• Task description:
The required output is the line containing "orange lamp [480,299,581,426]" through the final line of the material below, printed exactly, with no other lines.

Supplied information Start Marker

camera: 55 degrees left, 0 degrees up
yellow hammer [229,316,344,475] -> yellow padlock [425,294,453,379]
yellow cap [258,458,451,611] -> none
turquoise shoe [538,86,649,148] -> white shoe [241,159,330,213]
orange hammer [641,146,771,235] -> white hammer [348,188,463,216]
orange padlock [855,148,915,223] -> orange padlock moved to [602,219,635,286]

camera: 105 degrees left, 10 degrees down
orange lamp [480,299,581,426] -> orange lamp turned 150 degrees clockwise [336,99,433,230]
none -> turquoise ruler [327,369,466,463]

Supplied information End Marker

• Answer for the task:
orange lamp [480,299,581,426] -> orange lamp turned 150 degrees clockwise [336,99,433,230]
none -> turquoise ruler [327,369,466,463]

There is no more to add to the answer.